Goal of the exercise
The answer must be the full data, restated word for word, with no pictures in it.

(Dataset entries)
+ + + + + + +
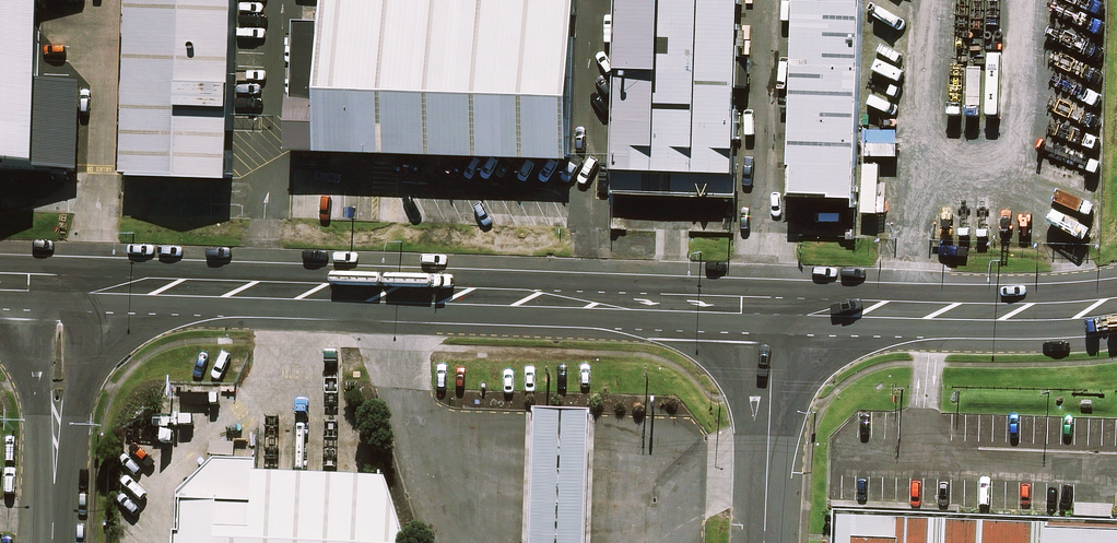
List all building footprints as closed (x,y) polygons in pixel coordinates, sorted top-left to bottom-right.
[(27,165),(32,0),(0,0),(0,164),(27,165)] [(230,166),(234,0),(130,0),(126,164),(230,166)] [(576,0),(319,0),(317,92),(292,91),(291,144),(572,151),(576,0)] [(612,167),(737,170),(741,0),(617,0),(612,167)] [(794,186),(859,188),(864,0),(799,0),(794,186)] [(534,406),(532,467),(529,542),(581,542),(584,473),(587,408),(534,406)] [(172,542),(407,542),(385,474),(184,469),(184,526),(173,526),(172,542)] [(834,507),(833,542),(1116,542),(1116,517),(834,507)]
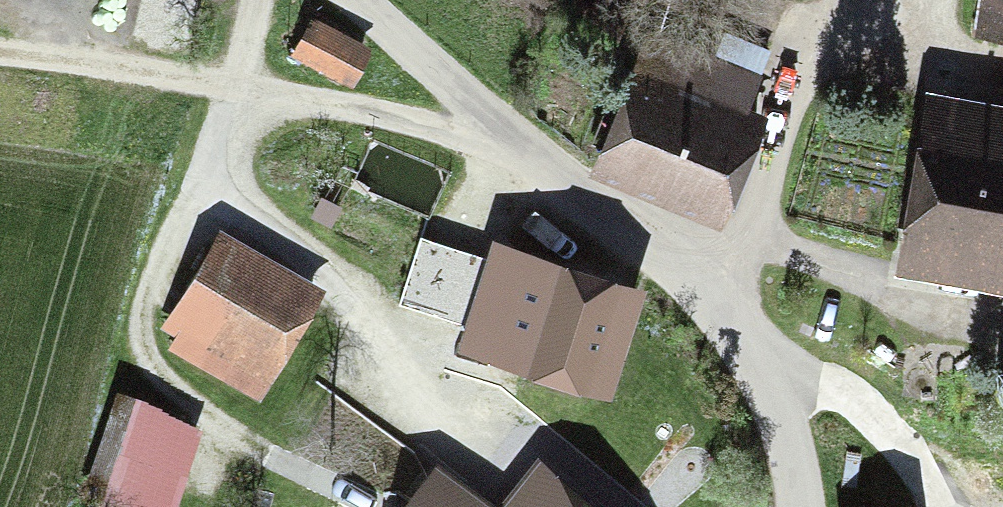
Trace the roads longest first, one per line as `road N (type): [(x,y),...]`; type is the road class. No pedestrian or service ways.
road 1 (unclassified): [(357,0),(735,318),(766,363),(798,506)]
road 2 (track): [(516,138),(233,87),(0,58)]
road 3 (track): [(707,288),(761,197),(800,62),(821,37),(875,0)]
+ + + + + + +
Task solution
List all building footprints as closed (x,y) polygons in pixel coordinates, sorted top-left to bottom-right.
[(27,165),(32,0),(0,0),(0,164),(27,165)] [(230,166),(234,0),(130,0),(126,164),(230,166)] [(576,0),(319,0),(317,92),(292,91),(291,144),(572,151),(576,0)] [(612,167),(737,170),(741,0),(617,0),(612,167)] [(794,186),(859,188),(864,0),(799,0),(794,186)] [(534,406),(532,467),(529,542),(581,542),(584,473),(587,408),(534,406)] [(172,542),(407,542),(385,474),(184,469),(184,526),(173,526),(172,542)] [(834,507),(833,542),(1116,542),(1116,517),(834,507)]
Trace the roads longest first, one per line as `road N (type): [(x,y),...]`; type is the road class. No pedestrian or service ways.
road 1 (unclassified): [(357,0),(735,318),(766,363),(798,506)]
road 2 (track): [(516,138),(233,87),(0,58)]
road 3 (track): [(707,288),(761,197),(800,62),(821,37),(875,0)]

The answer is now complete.